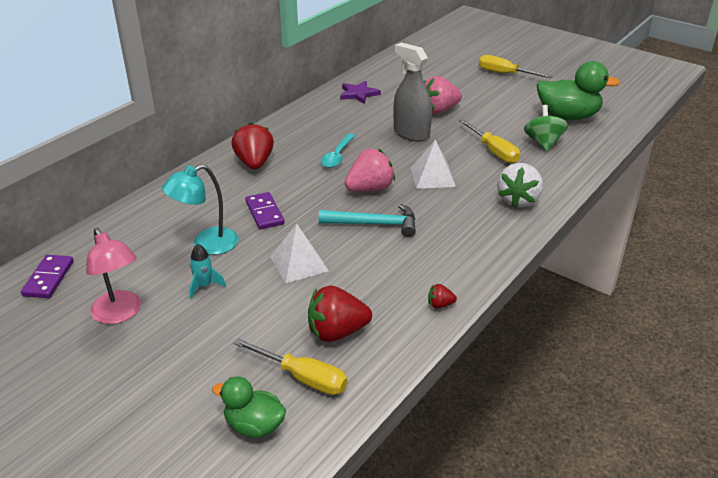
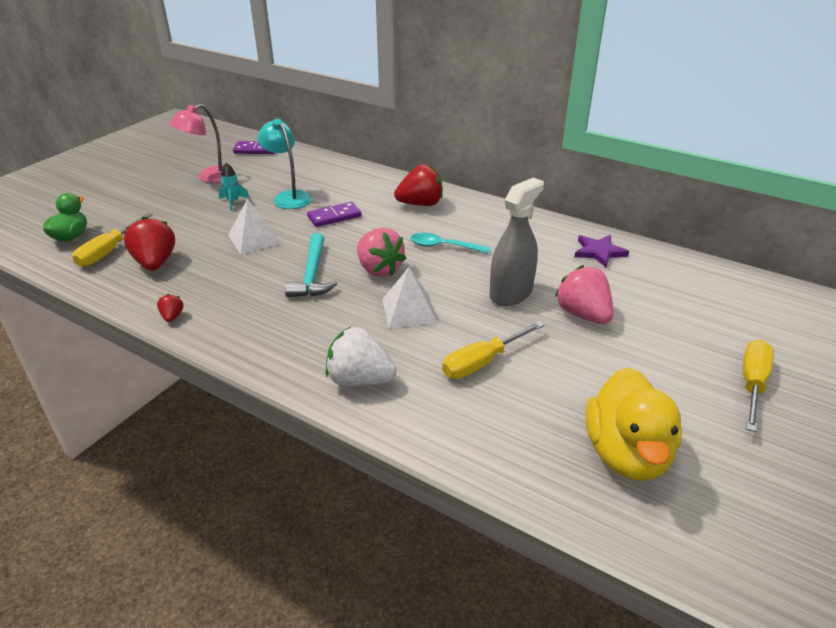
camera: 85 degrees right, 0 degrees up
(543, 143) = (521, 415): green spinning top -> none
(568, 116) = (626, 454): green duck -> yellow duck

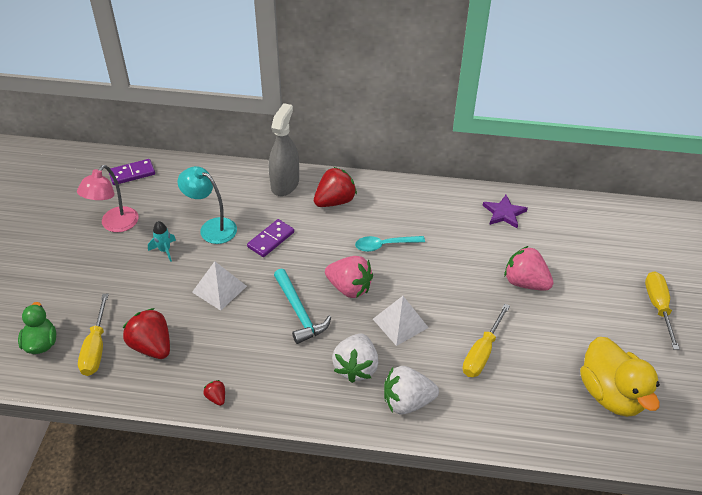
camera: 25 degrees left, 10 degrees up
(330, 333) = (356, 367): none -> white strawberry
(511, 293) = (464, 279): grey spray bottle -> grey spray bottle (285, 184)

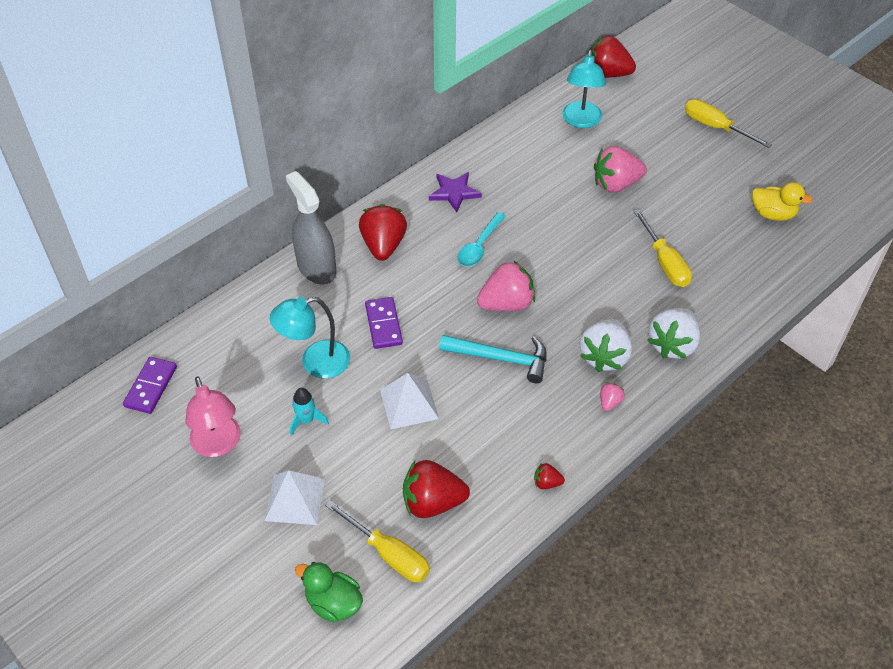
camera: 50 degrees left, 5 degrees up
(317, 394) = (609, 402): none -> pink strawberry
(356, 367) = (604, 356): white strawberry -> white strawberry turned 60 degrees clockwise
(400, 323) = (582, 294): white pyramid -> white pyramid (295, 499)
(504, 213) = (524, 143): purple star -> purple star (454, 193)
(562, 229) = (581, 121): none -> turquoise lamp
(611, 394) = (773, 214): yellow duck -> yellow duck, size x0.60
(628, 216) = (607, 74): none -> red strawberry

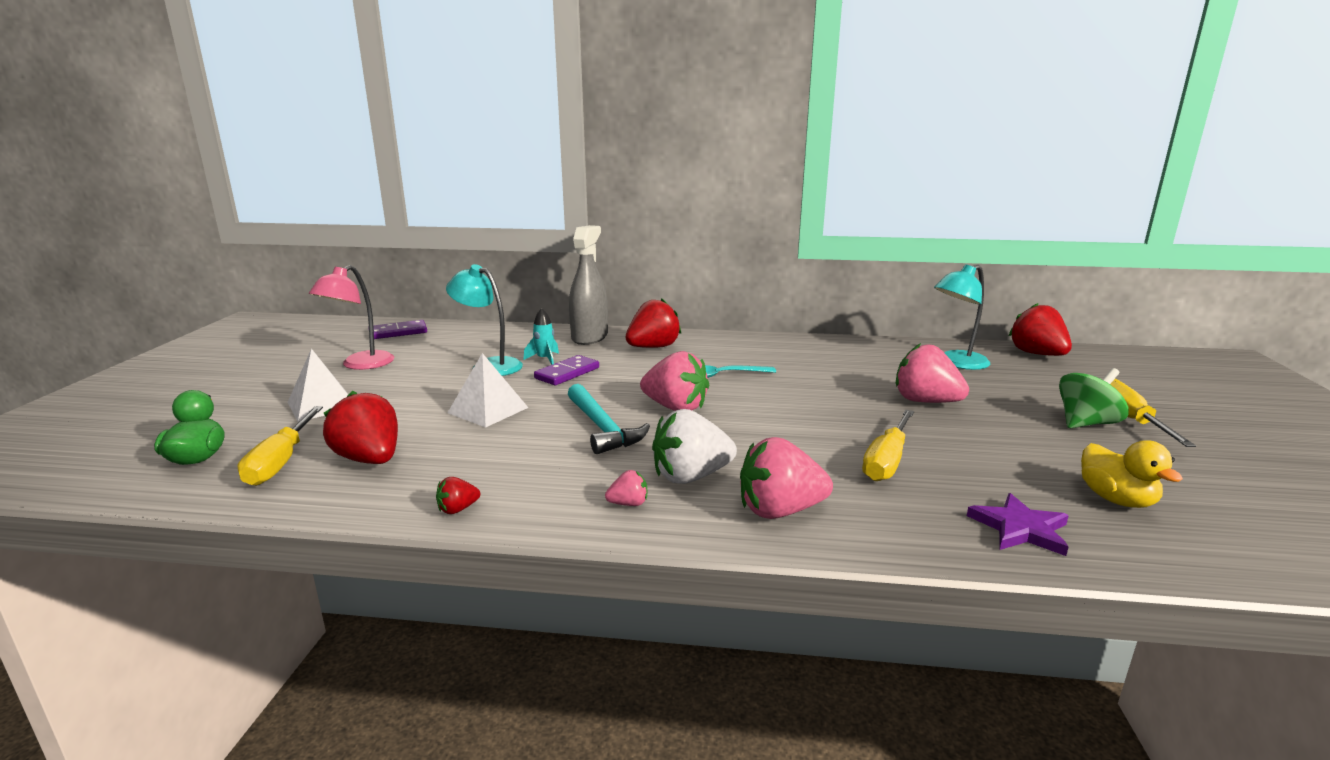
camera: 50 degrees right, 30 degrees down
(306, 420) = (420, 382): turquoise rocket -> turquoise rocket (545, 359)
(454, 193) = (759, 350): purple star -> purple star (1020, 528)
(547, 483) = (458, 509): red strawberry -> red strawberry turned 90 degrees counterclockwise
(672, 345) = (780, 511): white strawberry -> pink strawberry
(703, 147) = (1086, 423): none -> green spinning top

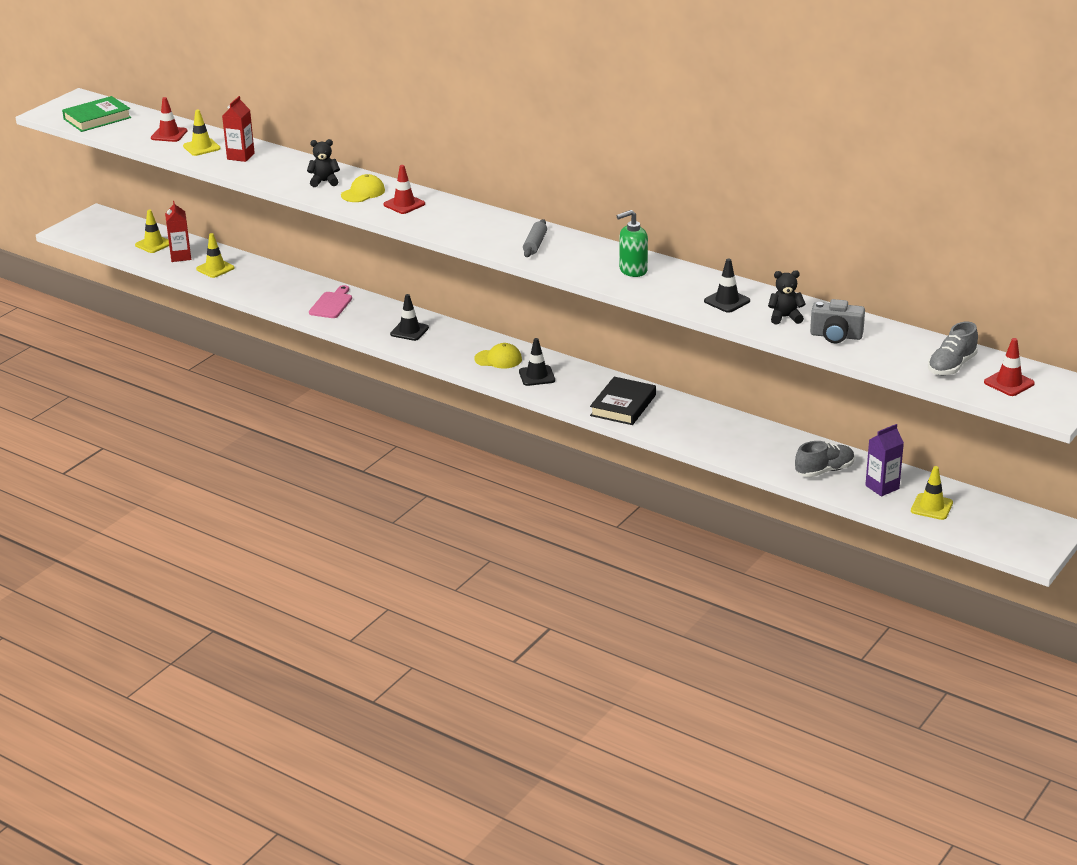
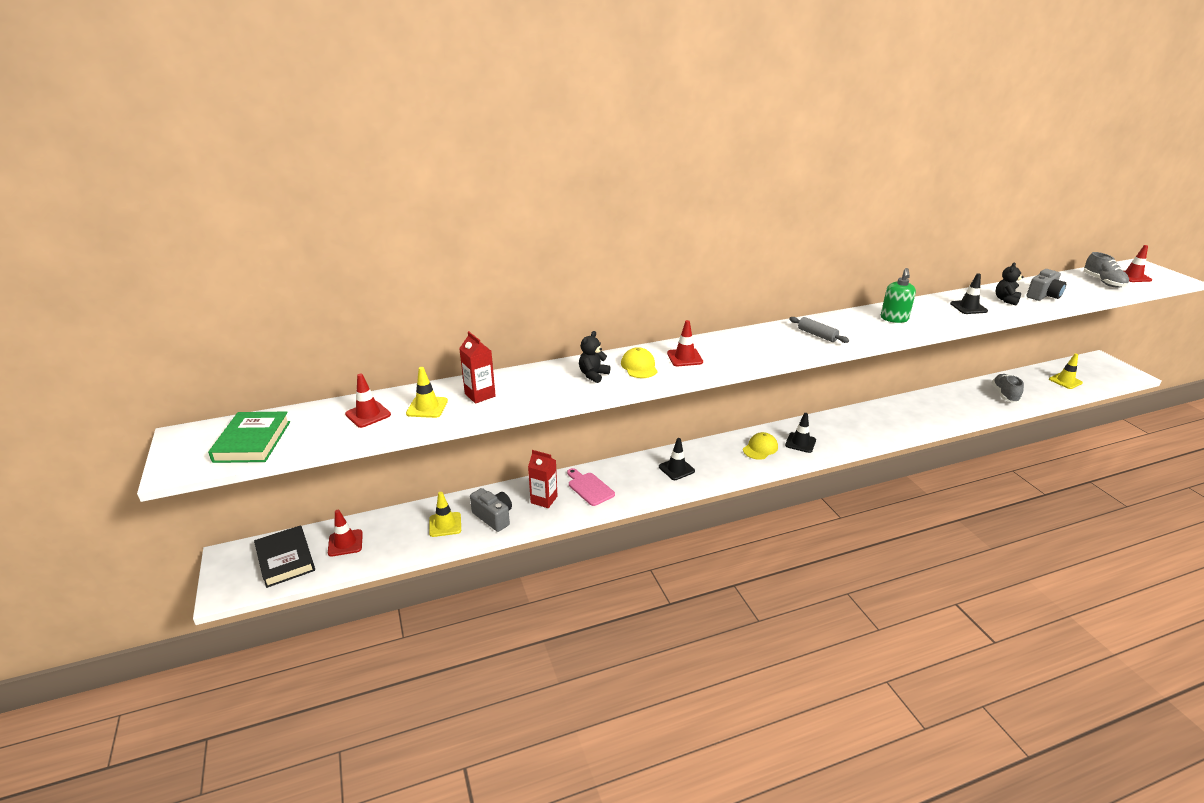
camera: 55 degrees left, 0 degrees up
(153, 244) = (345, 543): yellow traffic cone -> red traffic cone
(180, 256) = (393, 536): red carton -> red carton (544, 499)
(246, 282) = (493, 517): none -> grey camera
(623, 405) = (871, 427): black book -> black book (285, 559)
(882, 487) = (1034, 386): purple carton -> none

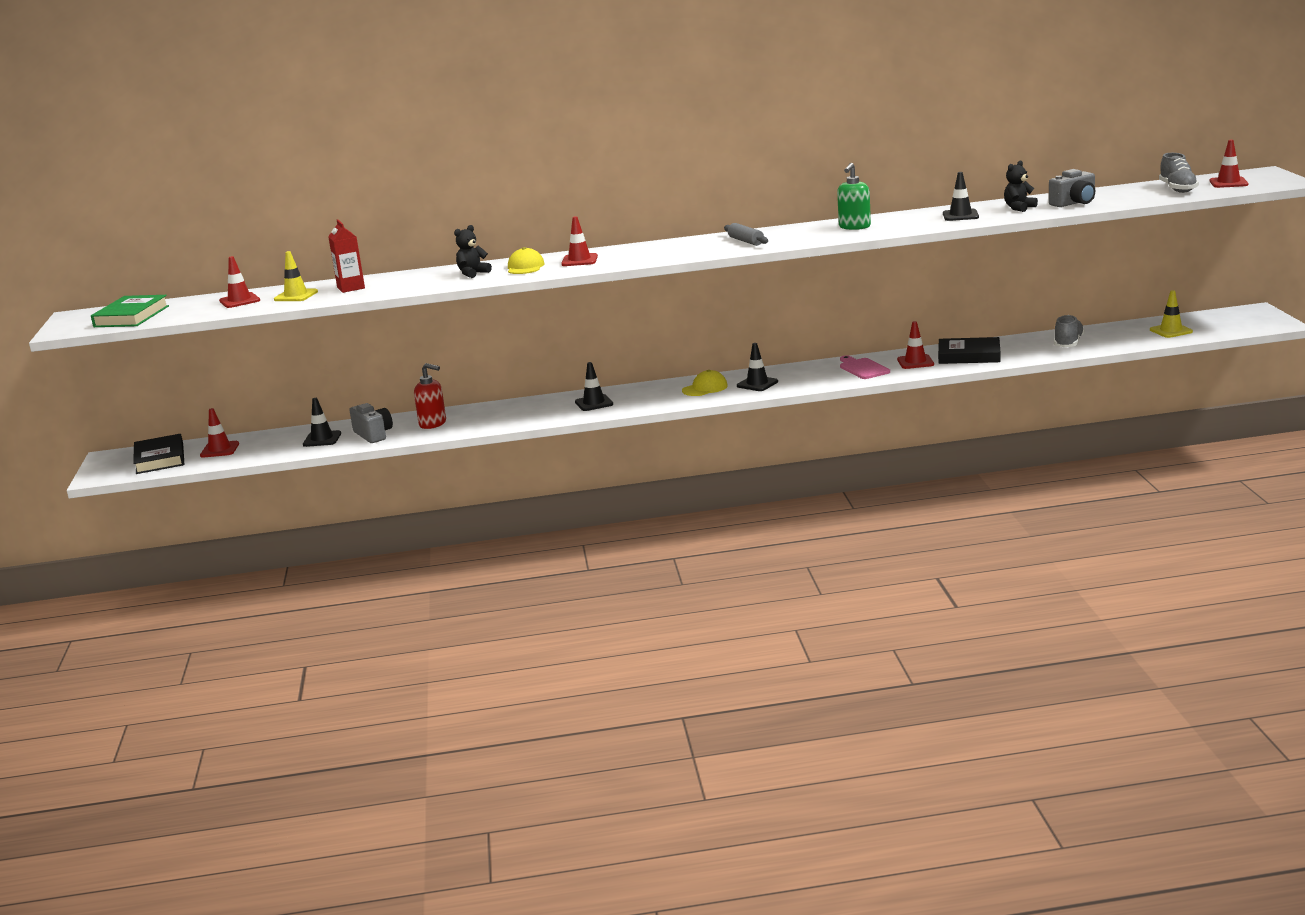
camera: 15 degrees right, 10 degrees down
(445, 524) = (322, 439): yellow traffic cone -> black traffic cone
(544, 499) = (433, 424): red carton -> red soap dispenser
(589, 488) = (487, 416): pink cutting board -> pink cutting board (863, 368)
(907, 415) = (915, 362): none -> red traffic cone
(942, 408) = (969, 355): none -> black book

» **JOB**: Scan the records above and report every line with the string "star".

» **OUTPUT FOR THIS EXERCISE**:
(504, 213) = (524, 143): purple star -> purple star (454, 193)
(454, 193) = (759, 350): purple star -> purple star (1020, 528)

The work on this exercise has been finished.